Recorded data
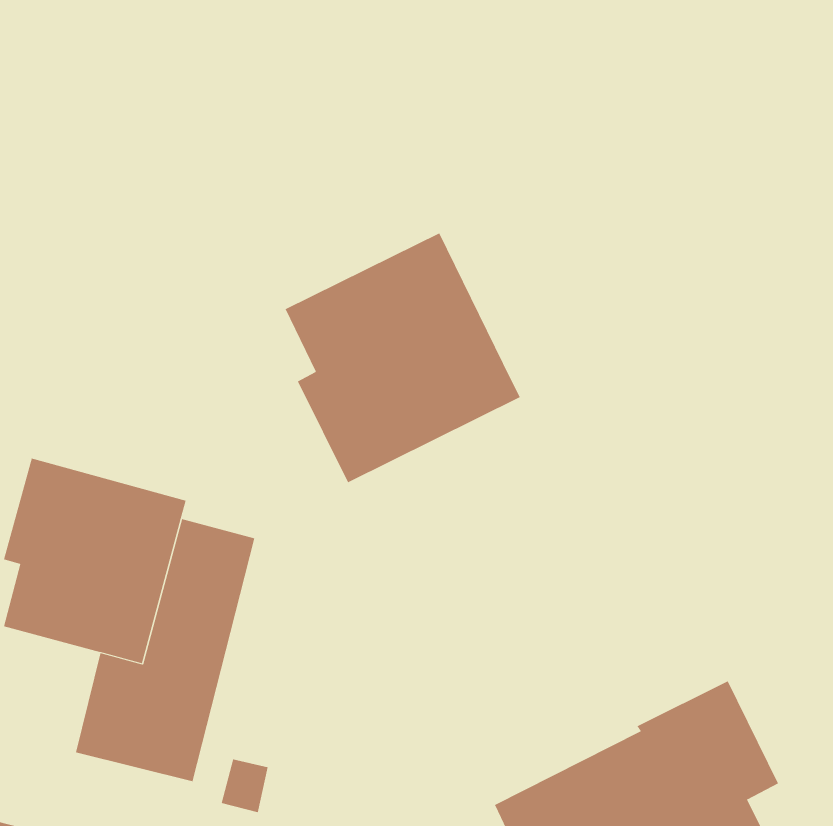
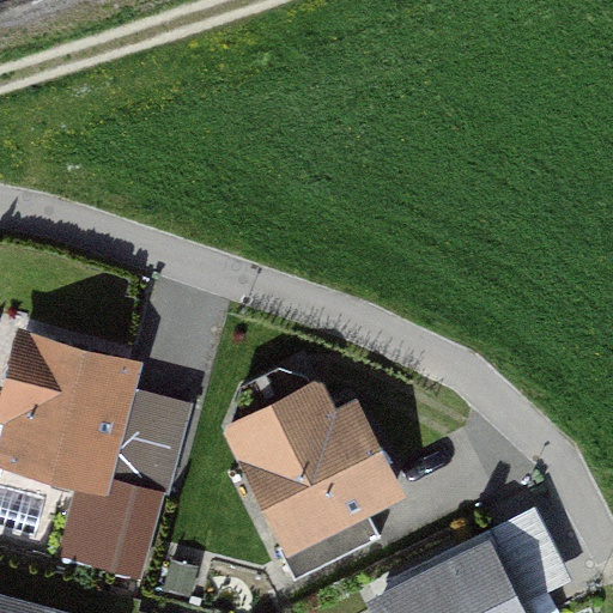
building: [285,233,521,483] -> none
building: none -> [219,372,403,584]

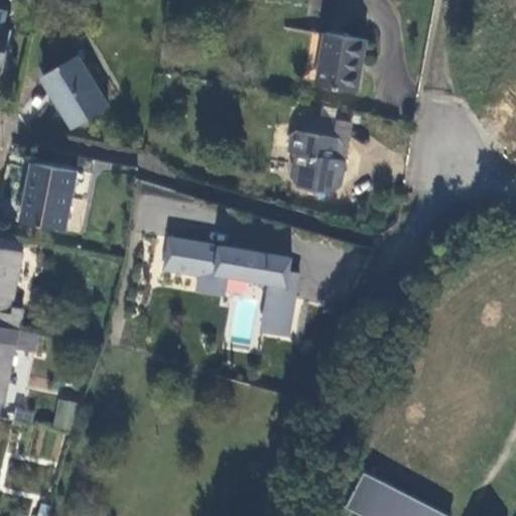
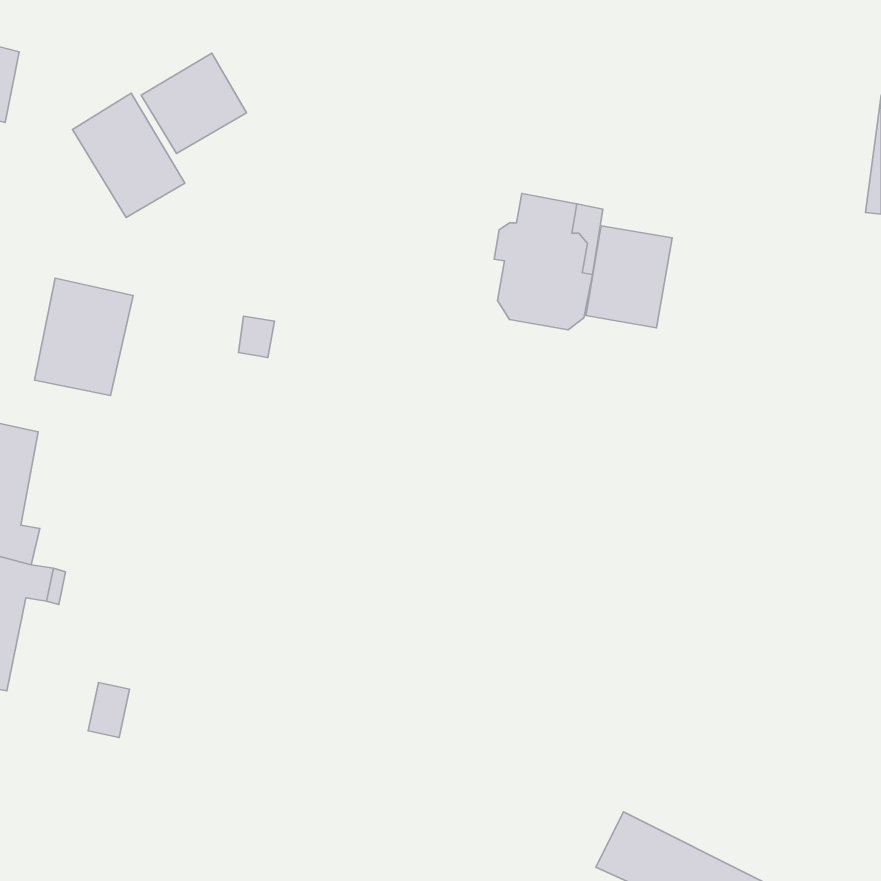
building: none -> [141,53,246,154]
building: [315,33,366,93] -> [586,226,672,328]
building: [160,239,298,339] -> none

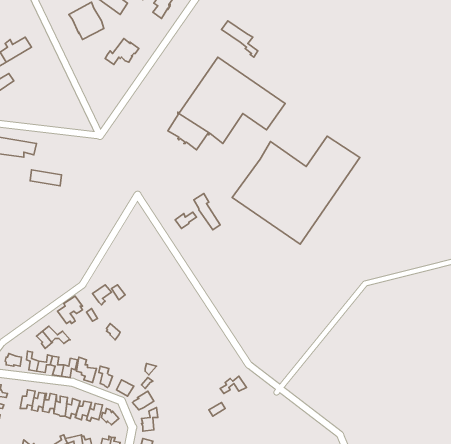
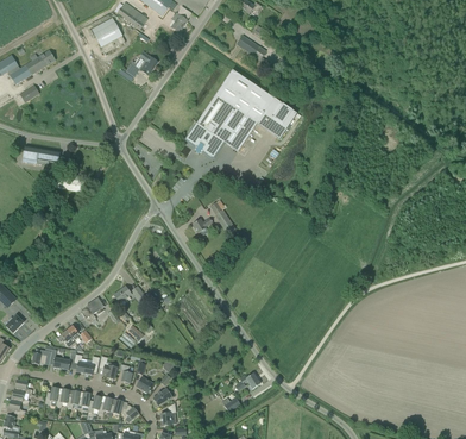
building: [232,136,360,244] -> none

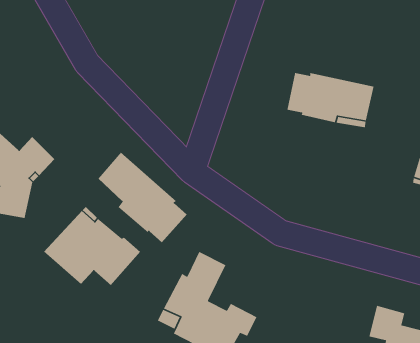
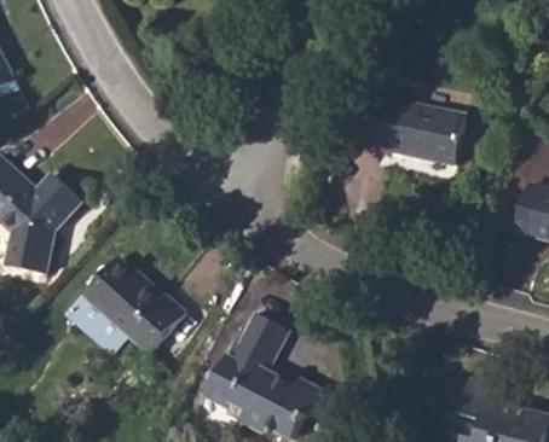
building: [98,152,187,243] -> none

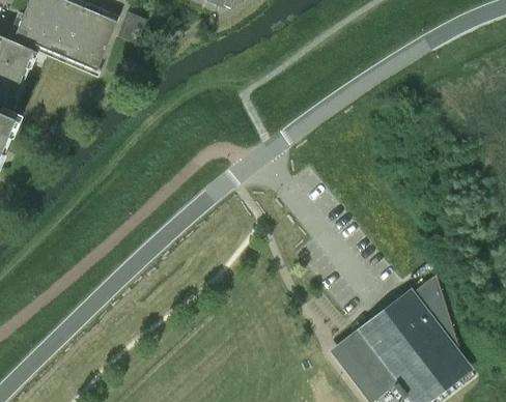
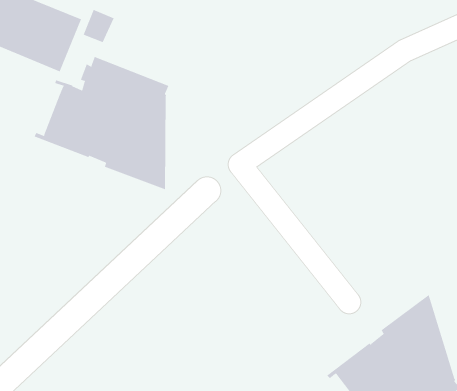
building: none -> [34,56,169,190]

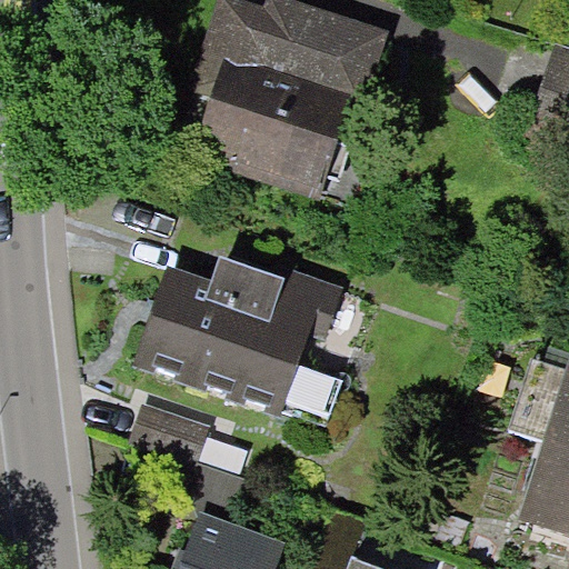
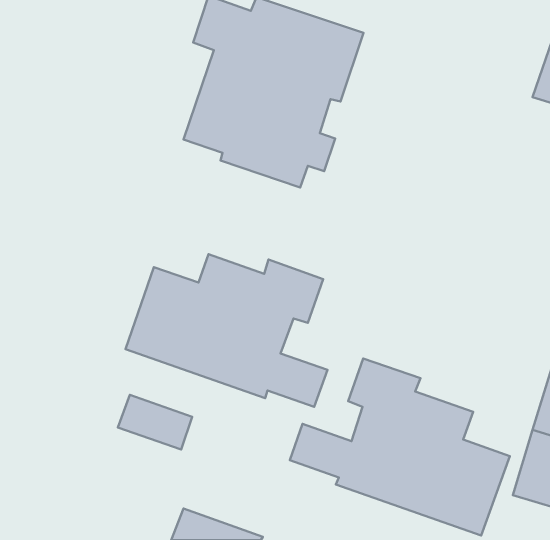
building: none -> [290,359,510,536]

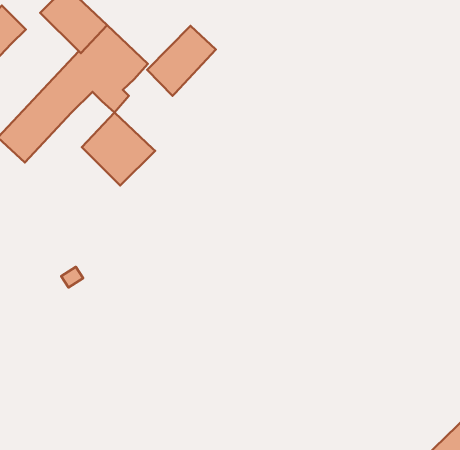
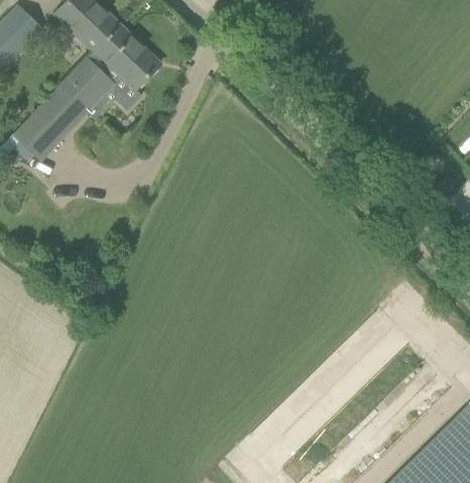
building: [147,26,216,96] -> none
building: [82,113,155,186] -> none

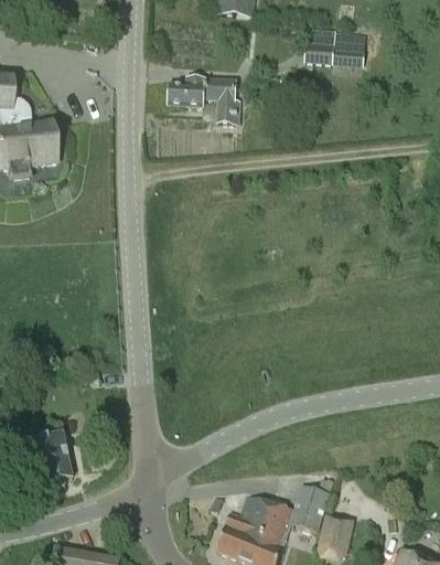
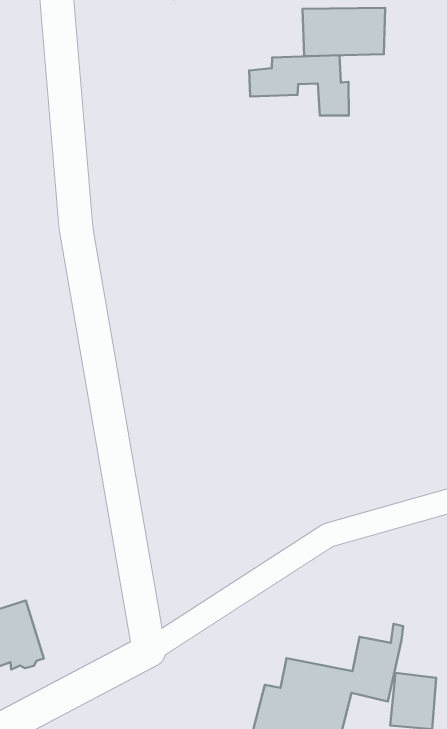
building: [169,77,240,125] -> [249,55,349,116]

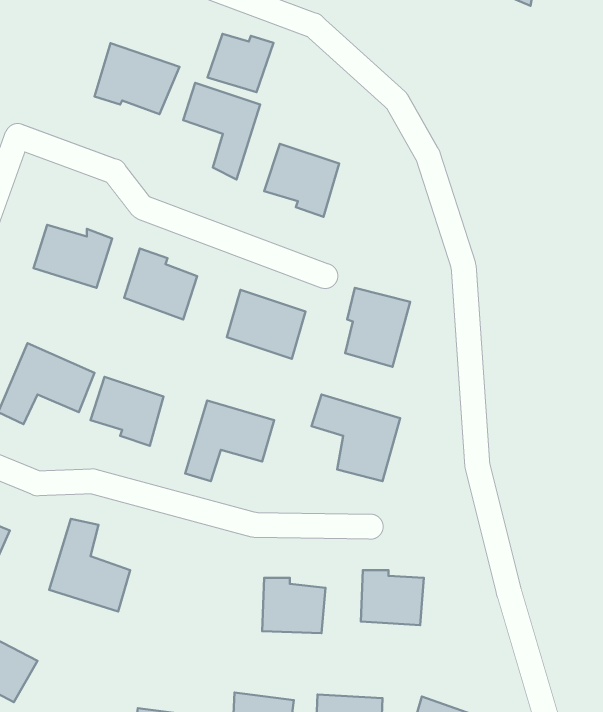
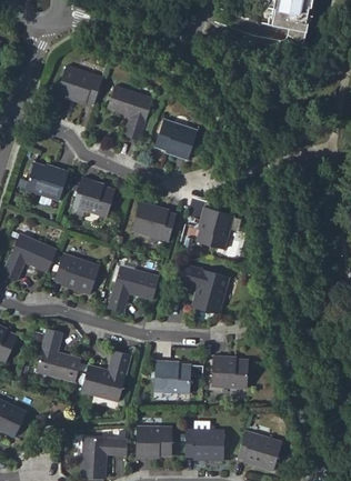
building: [207,34,273,92] -> none
building: none -> [78,355,126,403]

▶ Your task: From the line containing "building: [169,77,240,125] ->" through the last line of the data above, write out every line word for word, and nothing else. Do not include the pictures.

▶ Output:
building: [169,77,240,125] -> [249,55,349,116]

building: [207,34,273,92] -> none
building: none -> [78,355,126,403]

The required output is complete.